What to do: Each line below should be quoted exactly, please.

□ □ □

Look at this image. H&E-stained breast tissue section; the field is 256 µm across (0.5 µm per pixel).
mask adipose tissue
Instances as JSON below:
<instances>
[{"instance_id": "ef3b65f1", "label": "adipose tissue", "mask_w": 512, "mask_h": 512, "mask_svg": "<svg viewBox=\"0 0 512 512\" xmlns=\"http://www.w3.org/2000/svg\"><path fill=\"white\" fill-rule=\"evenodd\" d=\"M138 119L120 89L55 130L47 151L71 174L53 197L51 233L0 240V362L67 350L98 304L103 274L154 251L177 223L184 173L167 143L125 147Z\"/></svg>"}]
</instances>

□ □ □

Final result:
Look at this image. H&E-stained breast tissue section; the field is 256 µm across (0.5 µm per pixel).
mask adipose tissue
Instances as JSON below:
<instances>
[{"instance_id": "ef3b65f1", "label": "adipose tissue", "mask_w": 512, "mask_h": 512, "mask_svg": "<svg viewBox=\"0 0 512 512\" xmlns=\"http://www.w3.org/2000/svg\"><path fill=\"white\" fill-rule=\"evenodd\" d=\"M138 119L120 89L55 130L47 151L71 174L53 197L51 233L0 240V362L67 350L98 304L103 274L154 251L177 223L184 173L167 143L125 147Z\"/></svg>"}]
</instances>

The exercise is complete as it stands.